Aim of the exercise: Restate the listing word for word; omit the images.

Raw data:
·····
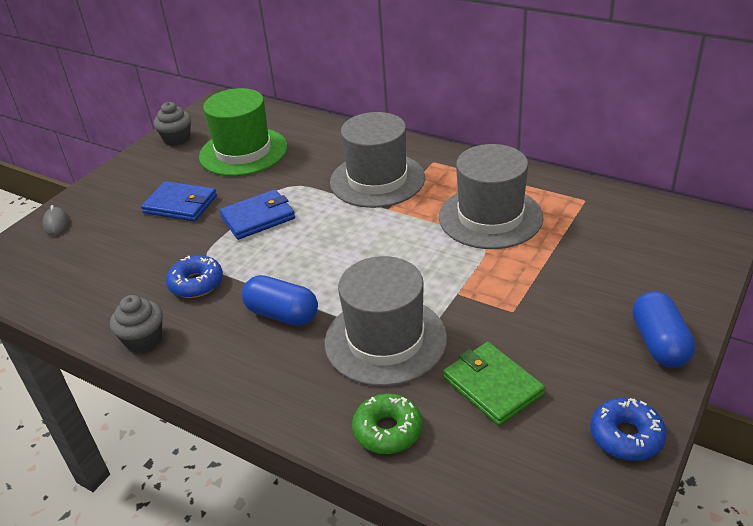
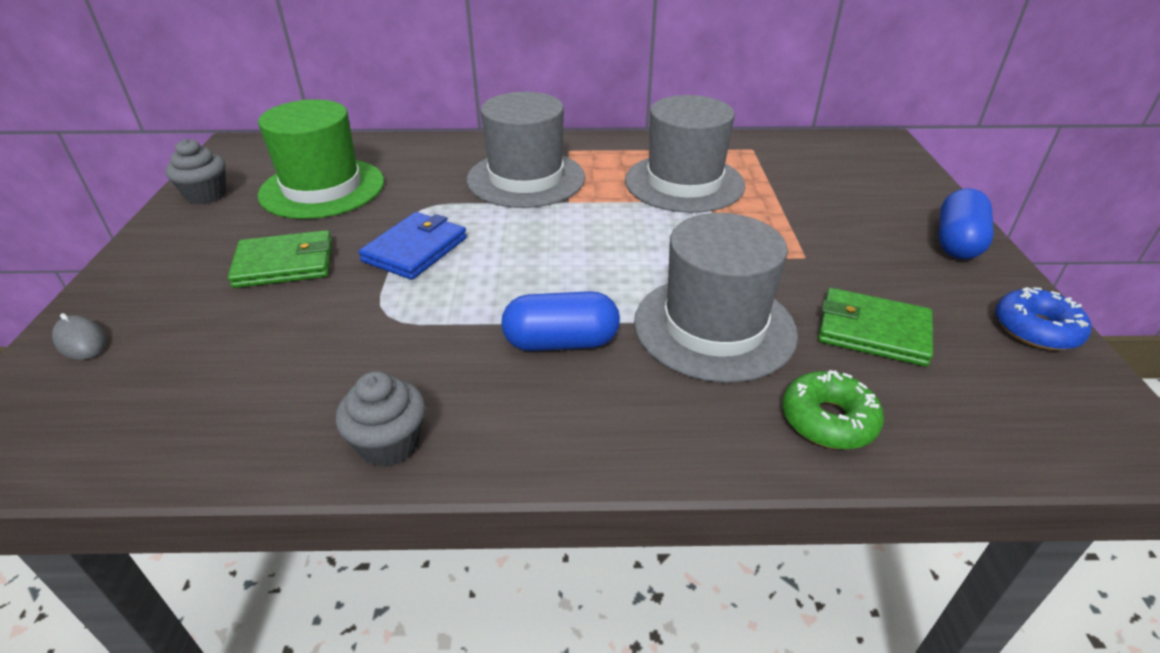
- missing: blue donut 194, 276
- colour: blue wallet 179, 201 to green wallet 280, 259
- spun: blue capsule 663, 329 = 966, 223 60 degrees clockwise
·····
Answer for the task:
- missing: blue donut 194, 276
- colour: blue wallet 179, 201 to green wallet 280, 259
- spun: blue capsule 663, 329 = 966, 223 60 degrees clockwise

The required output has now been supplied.